--- Start of Provided records ---

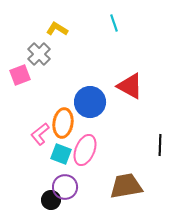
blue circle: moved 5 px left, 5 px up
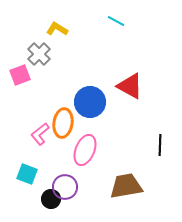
cyan line: moved 2 px right, 2 px up; rotated 42 degrees counterclockwise
cyan square: moved 34 px left, 20 px down
black circle: moved 1 px up
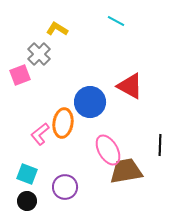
pink ellipse: moved 23 px right; rotated 52 degrees counterclockwise
brown trapezoid: moved 15 px up
black circle: moved 24 px left, 2 px down
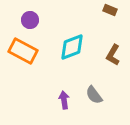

--- End of Provided records ---

--- What this task involves ---
Copy every line above word for word, leaving out the picture markers.

--- Exercise response ---
blue circle: moved 5 px left, 5 px up
cyan line: moved 2 px right, 2 px up; rotated 42 degrees counterclockwise
cyan square: moved 34 px left, 20 px down
black circle: moved 1 px up
pink ellipse: moved 23 px right; rotated 52 degrees counterclockwise
brown trapezoid: moved 15 px up
black circle: moved 24 px left, 2 px down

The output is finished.